*Requirement*
Take the line containing "blue button [429,229,467,245]" and every line after it to the end of the data, and write them out exactly as they appear.

Source records: Begin

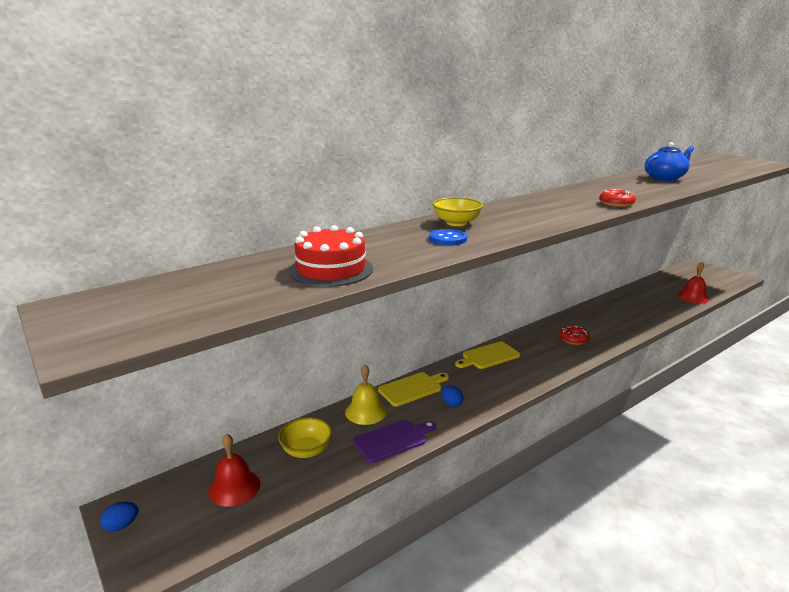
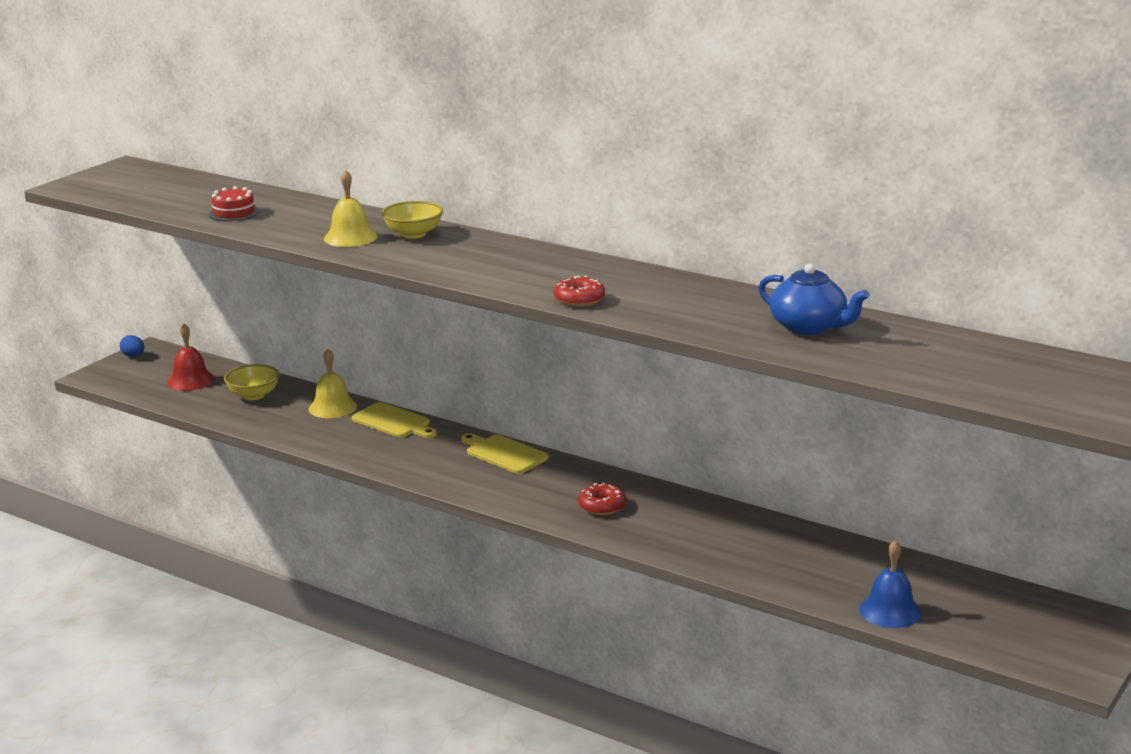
camera: 70 degrees right, 0 degrees up
red cake [289,225,373,287] -> red cake [209,186,260,222], size x0.64
purple cutting board [353,420,436,463] -> none
blue button [429,229,467,245] -> yellow bell [324,169,378,247]
blue egg [441,385,463,407] -> none
red bell [678,262,709,304] -> blue bell [859,540,922,628]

Source records: End

*Written response*
blue button [429,229,467,245] -> yellow bell [324,169,378,247]
blue egg [441,385,463,407] -> none
red bell [678,262,709,304] -> blue bell [859,540,922,628]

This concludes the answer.